> _Work task_
Drop every image, then reproduce the data exactly as given.

> _Data segment_
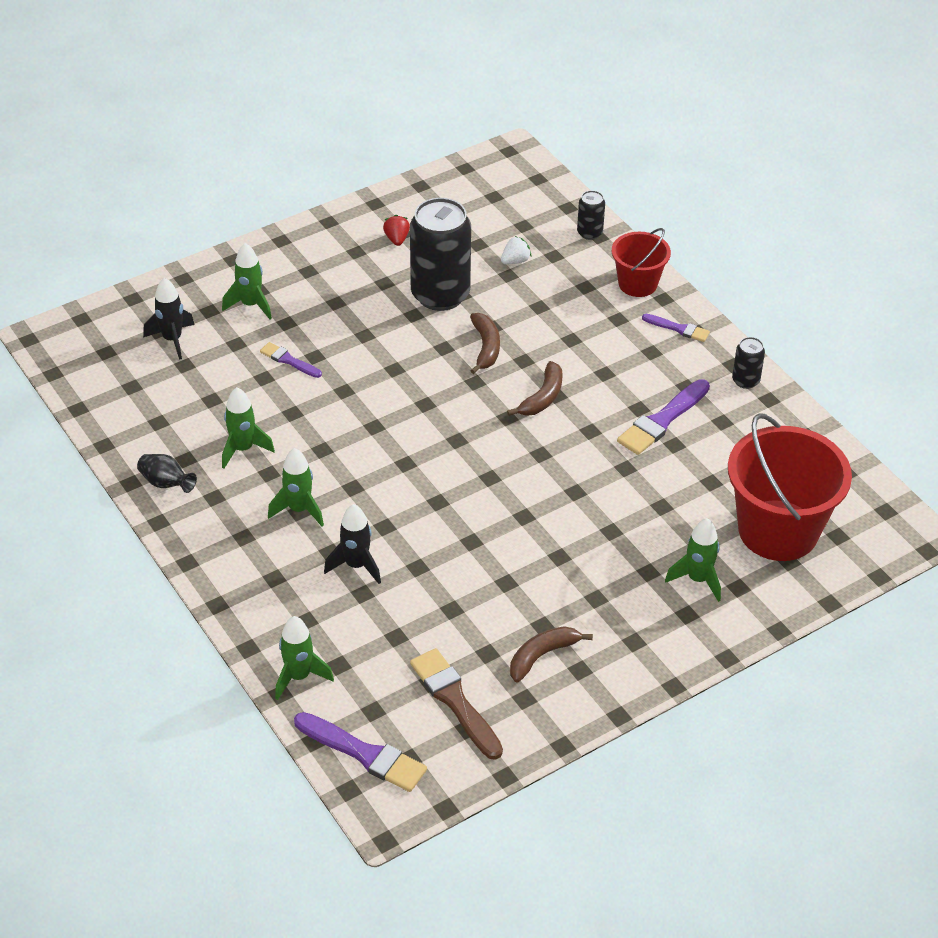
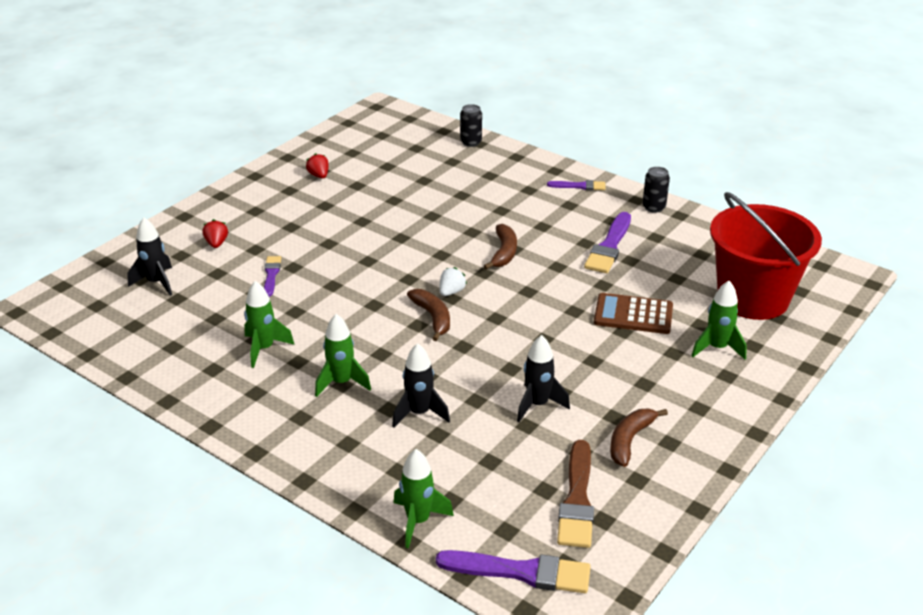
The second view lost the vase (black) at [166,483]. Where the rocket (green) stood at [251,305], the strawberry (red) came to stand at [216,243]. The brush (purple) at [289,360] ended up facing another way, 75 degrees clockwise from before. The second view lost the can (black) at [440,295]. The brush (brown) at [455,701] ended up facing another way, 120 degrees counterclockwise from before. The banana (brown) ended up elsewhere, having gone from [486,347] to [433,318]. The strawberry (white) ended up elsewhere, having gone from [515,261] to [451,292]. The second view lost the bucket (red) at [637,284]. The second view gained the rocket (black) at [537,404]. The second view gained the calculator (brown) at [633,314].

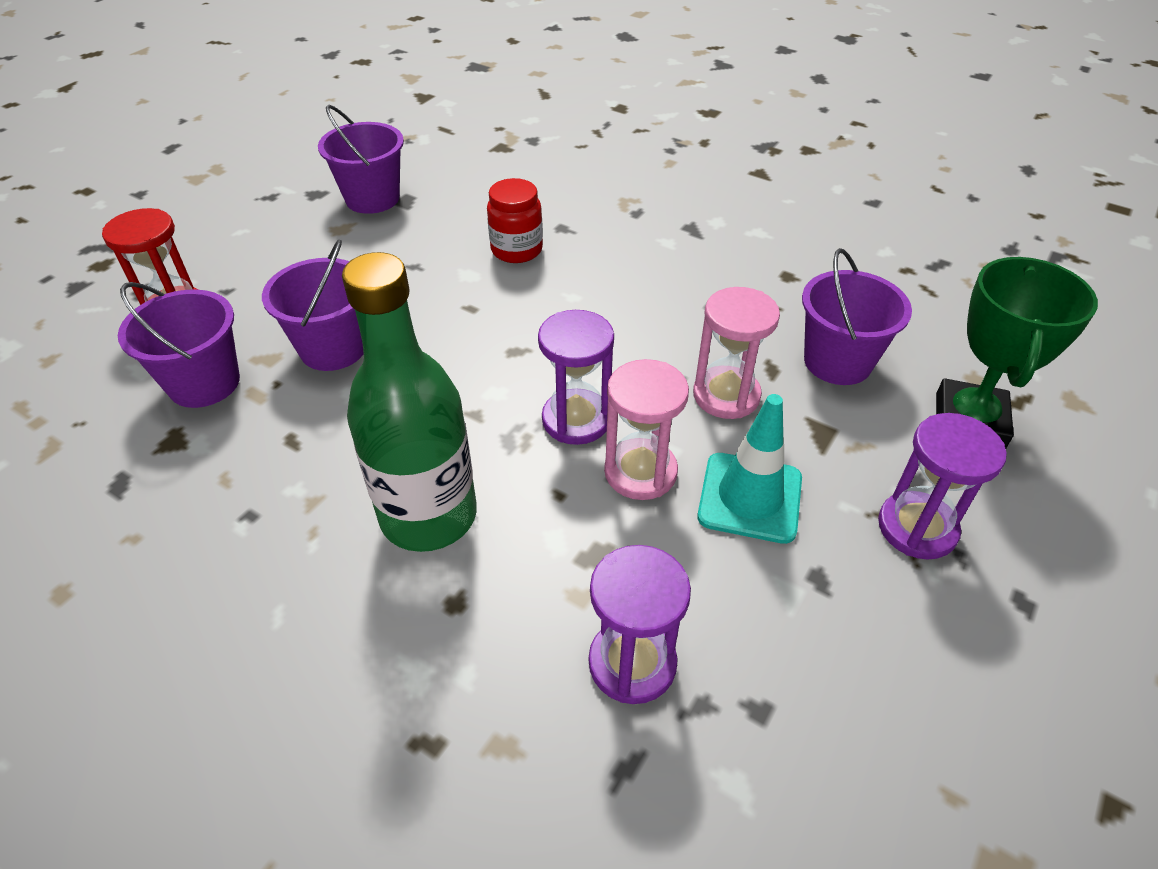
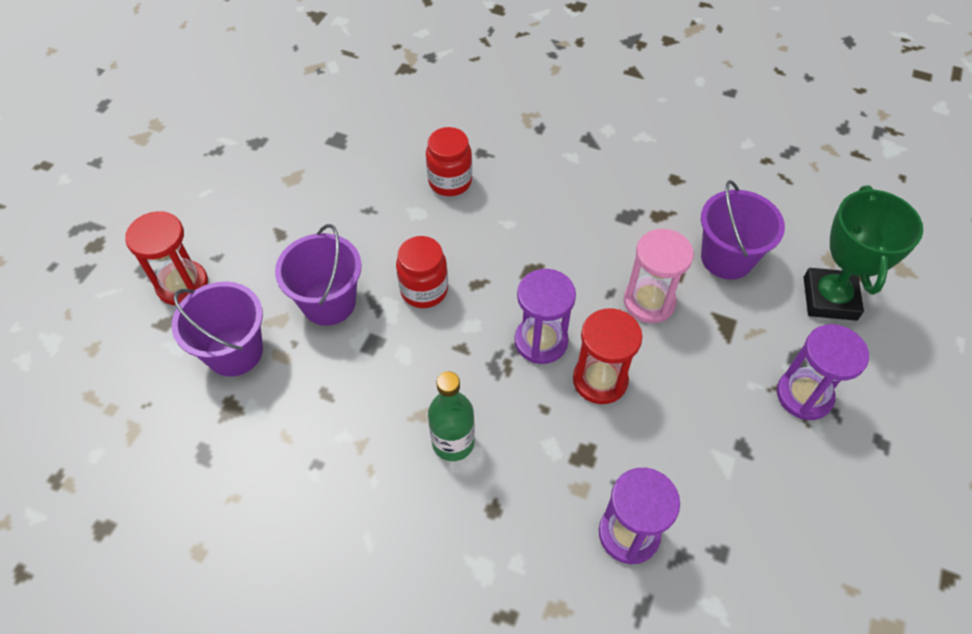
The second view lost the bucket (purple) at [372,198]. The size of the bottle (green) at [428,516] changed by a factor of 0.58. What was the hourglass (pink) at [640,472] turned into the hourglass (red) at [600,380]. The second view lost the traffic cone (turquoise) at [750,497]. The second view gained the jar (red) at [424,290].

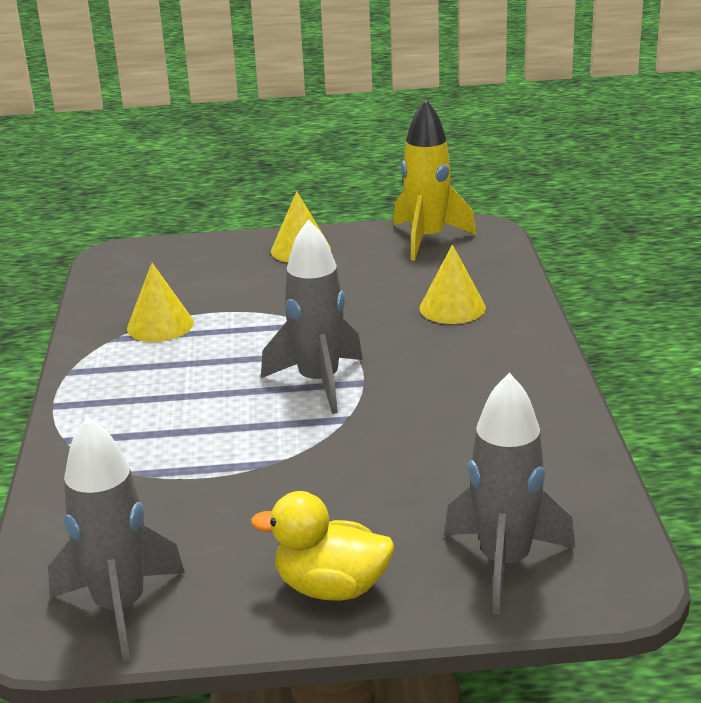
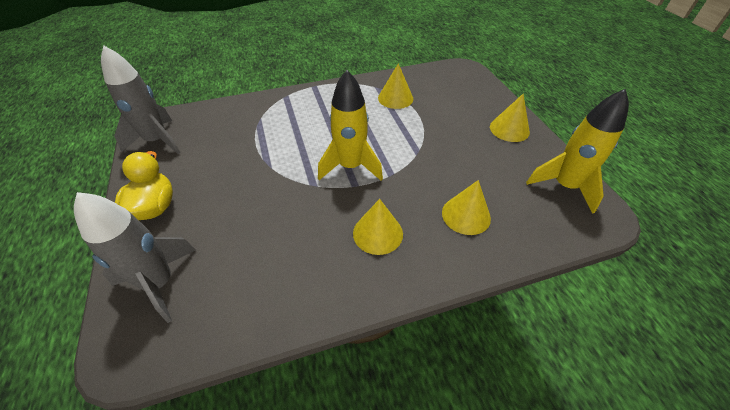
What was the rocket (grey) at [319,382] turned into the rocket (yellow) at [350,167]. The second view gained the cone (yellow) at [378,233].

> _Response box_
The second view lost the vase (black) at [166,483]. Where the rocket (green) stood at [251,305], the strawberry (red) came to stand at [216,243]. The brush (purple) at [289,360] ended up facing another way, 75 degrees clockwise from before. The second view lost the can (black) at [440,295]. The brush (brown) at [455,701] ended up facing another way, 120 degrees counterclockwise from before. The banana (brown) ended up elsewhere, having gone from [486,347] to [433,318]. The strawberry (white) ended up elsewhere, having gone from [515,261] to [451,292]. The second view lost the bucket (red) at [637,284]. The second view gained the rocket (black) at [537,404]. The second view gained the calculator (brown) at [633,314].

The second view lost the bucket (purple) at [372,198]. The size of the bottle (green) at [428,516] changed by a factor of 0.58. What was the hourglass (pink) at [640,472] turned into the hourglass (red) at [600,380]. The second view lost the traffic cone (turquoise) at [750,497]. The second view gained the jar (red) at [424,290].

What was the rocket (grey) at [319,382] turned into the rocket (yellow) at [350,167]. The second view gained the cone (yellow) at [378,233].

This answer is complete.